Source material: Begin
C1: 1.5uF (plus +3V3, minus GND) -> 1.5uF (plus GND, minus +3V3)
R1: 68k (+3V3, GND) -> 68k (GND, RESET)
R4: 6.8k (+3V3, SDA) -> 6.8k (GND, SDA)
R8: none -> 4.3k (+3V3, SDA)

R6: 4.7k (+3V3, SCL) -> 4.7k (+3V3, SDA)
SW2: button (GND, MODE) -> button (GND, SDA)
Source material: End
Source material: Begin
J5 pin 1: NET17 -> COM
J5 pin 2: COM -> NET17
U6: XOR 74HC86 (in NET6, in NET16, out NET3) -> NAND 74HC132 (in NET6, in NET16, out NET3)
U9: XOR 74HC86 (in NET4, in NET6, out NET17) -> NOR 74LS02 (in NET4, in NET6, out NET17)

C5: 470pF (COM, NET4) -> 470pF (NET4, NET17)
Source material: End
**Work to complete:** The required answer is the run of lines above, starting at the line with "R6: 4.7k (+3V3, SCL) -> 4.7k (+3V3, SDA)" and ending at the line with "SW2: button (GND, MODE) -> button (GND, SDA)", reproduced exactly with both ends.

**Response below:**
R6: 4.7k (+3V3, SCL) -> 4.7k (+3V3, SDA)
SW2: button (GND, MODE) -> button (GND, SDA)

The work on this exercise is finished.